**** AVAILABLE RECORDS ****

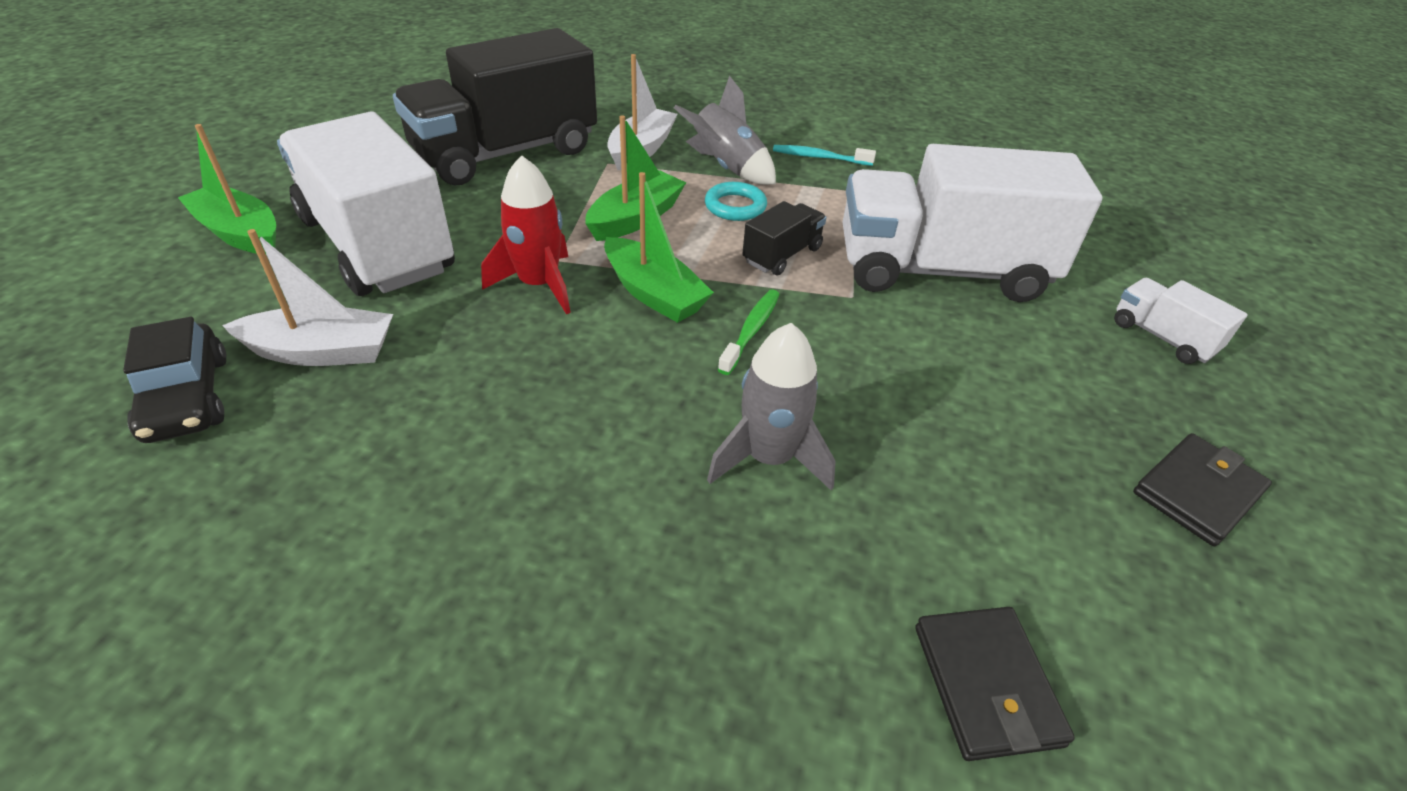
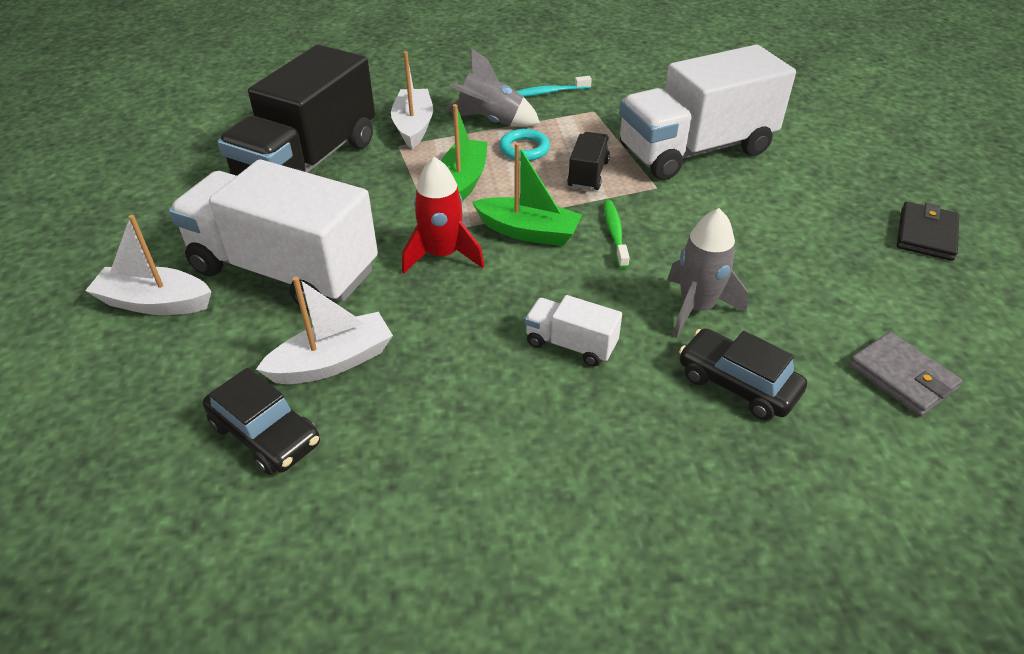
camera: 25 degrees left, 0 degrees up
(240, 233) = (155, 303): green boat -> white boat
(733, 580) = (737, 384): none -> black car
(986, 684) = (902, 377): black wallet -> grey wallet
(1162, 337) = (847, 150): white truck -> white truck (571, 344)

****
**** AVAILABLE RECORDS ****

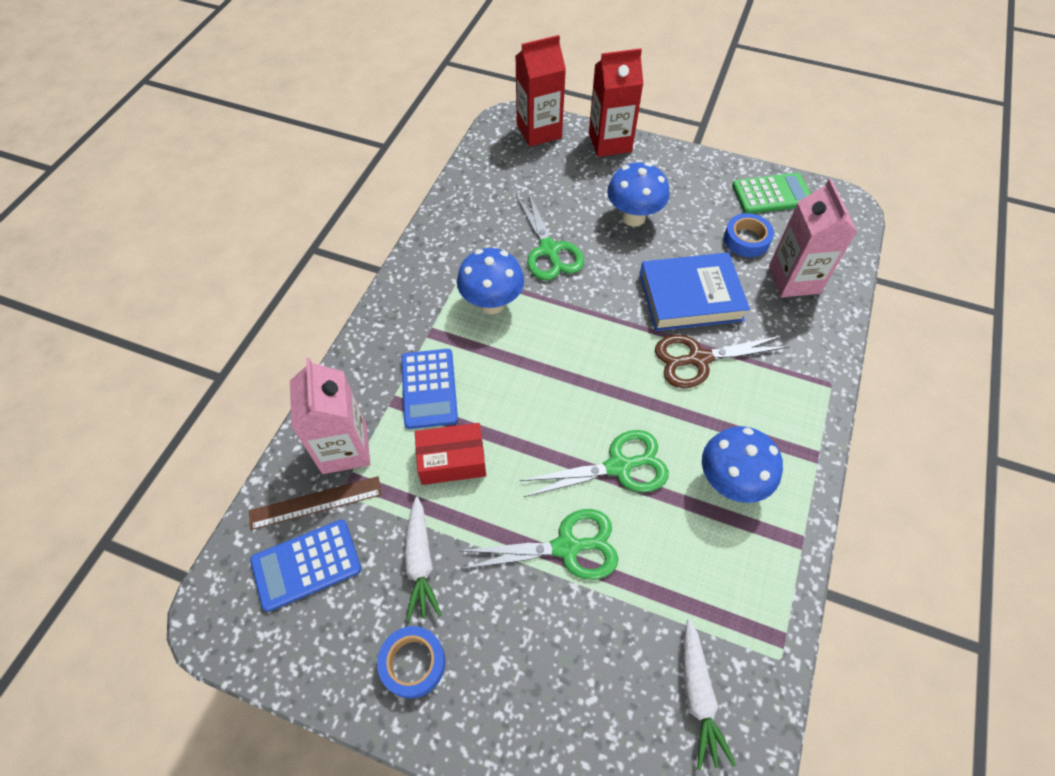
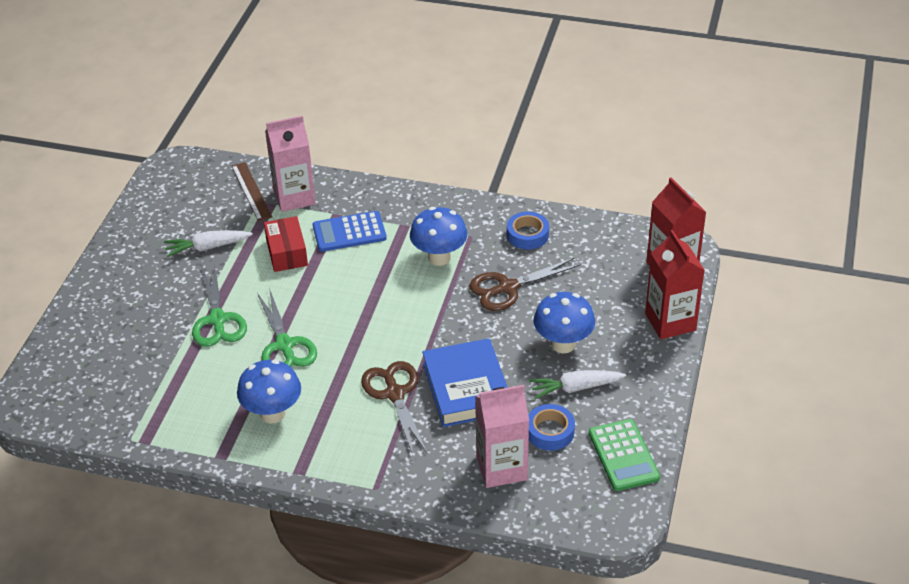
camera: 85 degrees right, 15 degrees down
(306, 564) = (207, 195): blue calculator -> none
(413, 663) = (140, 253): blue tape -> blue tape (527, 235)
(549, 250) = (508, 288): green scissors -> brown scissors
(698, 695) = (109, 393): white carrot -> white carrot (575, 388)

****
**** AVAILABLE RECORDS ****

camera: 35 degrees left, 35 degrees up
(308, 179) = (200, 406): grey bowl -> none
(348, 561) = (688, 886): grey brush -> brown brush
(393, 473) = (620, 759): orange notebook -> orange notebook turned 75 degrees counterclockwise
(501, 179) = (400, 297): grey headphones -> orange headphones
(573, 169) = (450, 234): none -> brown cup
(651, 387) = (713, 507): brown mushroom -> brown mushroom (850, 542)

****

PROMPT: Above this instruction are the records; retype exactly the lines from the one containing "camera: 25 degrees left, 0 degrees up" up to and including the one containing "(1162, 337) = (847, 150): white".

THE COMPLETED TASK:
camera: 25 degrees left, 0 degrees up
(240, 233) = (155, 303): green boat -> white boat
(733, 580) = (737, 384): none -> black car
(986, 684) = (902, 377): black wallet -> grey wallet
(1162, 337) = (847, 150): white truck -> white truck (571, 344)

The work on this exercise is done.